WRITTEN EXERCISE — Reproduce the data verbatim from its first line through the line that contains "31: (211, 377)".

Data items
┄┄┄┄┄┄
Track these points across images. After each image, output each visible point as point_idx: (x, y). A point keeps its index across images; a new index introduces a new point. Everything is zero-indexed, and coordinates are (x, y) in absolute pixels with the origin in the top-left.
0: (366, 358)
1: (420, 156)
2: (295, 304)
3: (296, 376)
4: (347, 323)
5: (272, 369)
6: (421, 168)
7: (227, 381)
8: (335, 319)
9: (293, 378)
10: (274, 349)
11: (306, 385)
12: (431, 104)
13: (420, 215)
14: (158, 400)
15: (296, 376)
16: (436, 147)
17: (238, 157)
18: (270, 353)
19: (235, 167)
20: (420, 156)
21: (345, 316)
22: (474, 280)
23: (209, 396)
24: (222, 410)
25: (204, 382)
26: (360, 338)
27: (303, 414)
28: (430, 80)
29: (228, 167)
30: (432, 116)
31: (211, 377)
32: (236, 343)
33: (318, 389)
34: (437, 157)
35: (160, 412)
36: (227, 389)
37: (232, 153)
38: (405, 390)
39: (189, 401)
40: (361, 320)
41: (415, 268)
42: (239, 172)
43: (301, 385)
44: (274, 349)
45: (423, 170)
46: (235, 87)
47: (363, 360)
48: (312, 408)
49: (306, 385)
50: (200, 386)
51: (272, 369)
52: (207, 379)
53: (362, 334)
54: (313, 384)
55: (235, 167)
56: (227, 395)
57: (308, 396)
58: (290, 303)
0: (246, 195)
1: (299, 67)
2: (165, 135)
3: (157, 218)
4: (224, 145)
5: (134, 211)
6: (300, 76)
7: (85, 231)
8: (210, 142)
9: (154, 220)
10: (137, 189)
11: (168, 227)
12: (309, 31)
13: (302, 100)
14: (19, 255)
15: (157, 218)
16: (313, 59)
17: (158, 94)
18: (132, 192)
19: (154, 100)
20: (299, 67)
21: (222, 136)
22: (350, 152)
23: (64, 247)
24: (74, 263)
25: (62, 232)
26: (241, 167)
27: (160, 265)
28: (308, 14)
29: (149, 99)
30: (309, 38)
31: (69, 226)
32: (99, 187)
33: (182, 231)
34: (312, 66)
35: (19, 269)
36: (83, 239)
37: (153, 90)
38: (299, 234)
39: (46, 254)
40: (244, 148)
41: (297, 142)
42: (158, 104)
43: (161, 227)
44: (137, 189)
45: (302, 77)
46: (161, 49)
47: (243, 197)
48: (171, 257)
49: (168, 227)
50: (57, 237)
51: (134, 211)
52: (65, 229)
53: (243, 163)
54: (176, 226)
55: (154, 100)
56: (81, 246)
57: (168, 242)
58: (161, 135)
┄┄┄┄┄┄
WRITTEN SOLUTION —
Track these points across images. After each image, output each visible point as point_idx: (x, y). A point keeps its index across images; a new index introduces a new point. Everything is zero-indexed, and coordinates are (x, y) in absolute pixels with the origin in the top-left.
0: (366, 358)
1: (420, 156)
2: (295, 304)
3: (296, 376)
4: (347, 323)
5: (272, 369)
6: (421, 168)
7: (227, 381)
8: (335, 319)
9: (293, 378)
10: (274, 349)
11: (306, 385)
12: (431, 104)
13: (420, 215)
14: (158, 400)
15: (296, 376)
16: (436, 147)
17: (238, 157)
18: (270, 353)
19: (235, 167)
20: (420, 156)
21: (345, 316)
22: (474, 280)
23: (209, 396)
24: (222, 410)
25: (204, 382)
26: (360, 338)
27: (303, 414)
28: (430, 80)
29: (228, 167)
30: (432, 116)
31: (211, 377)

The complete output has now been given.